> _Requirement_
Please return every record exactly as written, leaving out the pictures.

::: The data :::

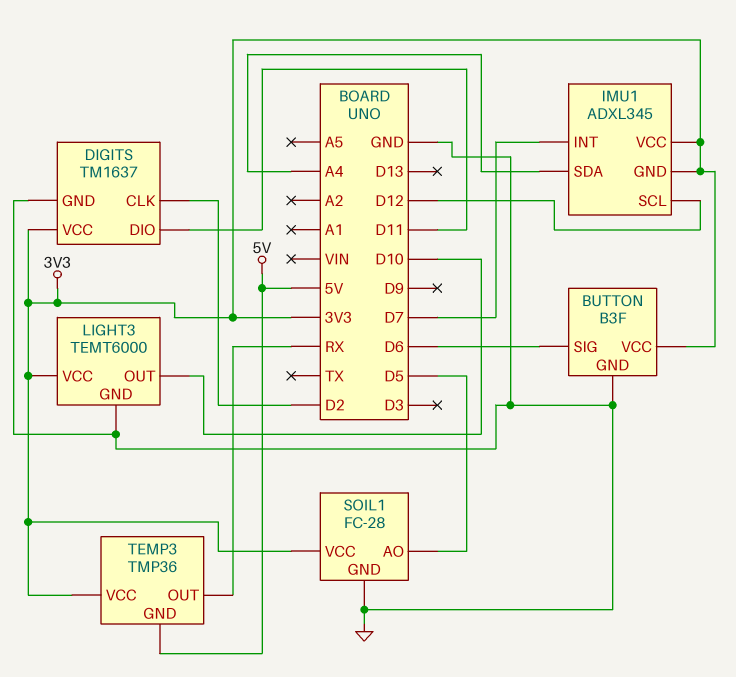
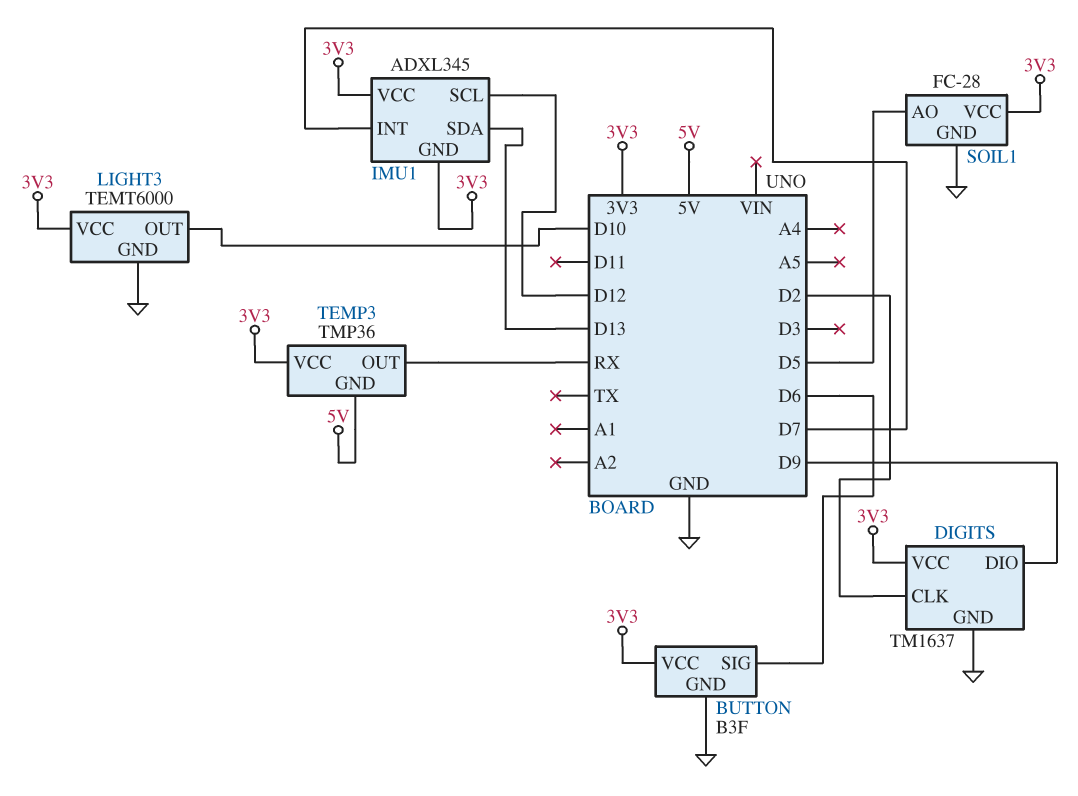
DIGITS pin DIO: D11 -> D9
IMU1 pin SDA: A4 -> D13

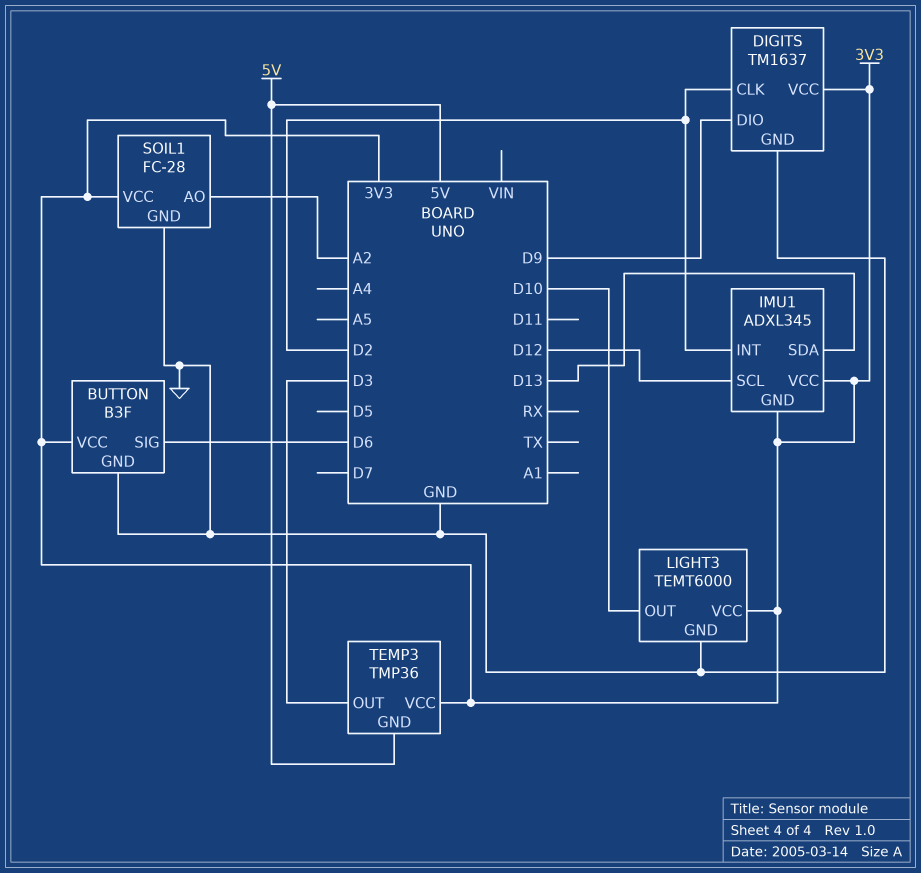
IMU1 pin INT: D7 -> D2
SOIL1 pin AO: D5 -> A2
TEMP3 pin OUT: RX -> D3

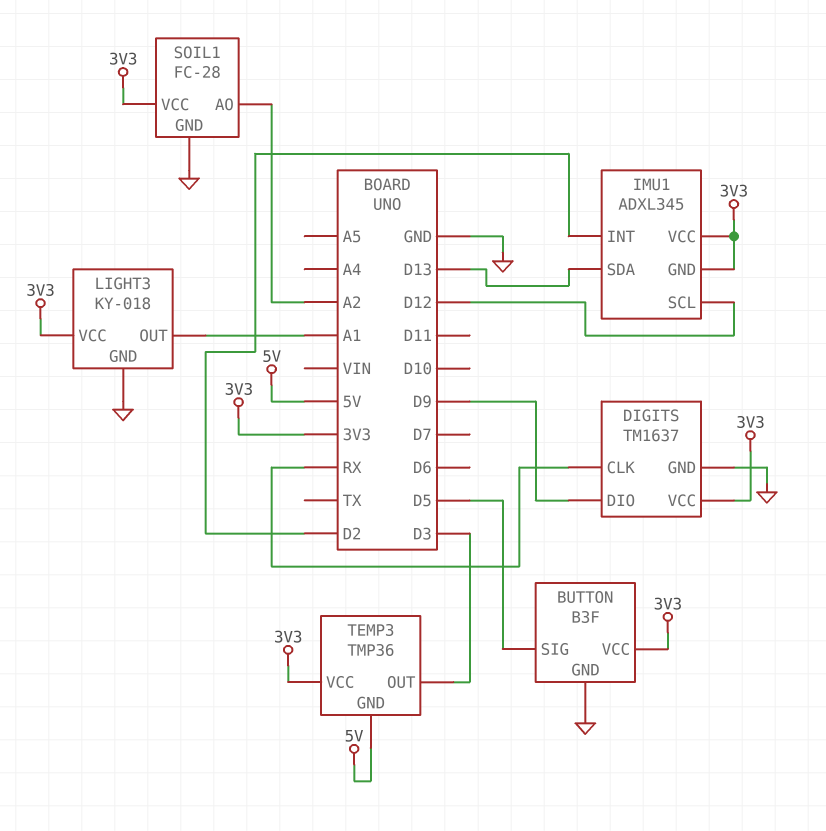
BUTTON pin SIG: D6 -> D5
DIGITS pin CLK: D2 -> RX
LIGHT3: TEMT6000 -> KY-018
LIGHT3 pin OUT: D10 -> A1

:::

> _Problem solution_
DIGITS pin DIO: D11 -> D9
IMU1 pin SDA: A4 -> D13

IMU1 pin INT: D7 -> D2
SOIL1 pin AO: D5 -> A2
TEMP3 pin OUT: RX -> D3

BUTTON pin SIG: D6 -> D5
DIGITS pin CLK: D2 -> RX
LIGHT3: TEMT6000 -> KY-018
LIGHT3 pin OUT: D10 -> A1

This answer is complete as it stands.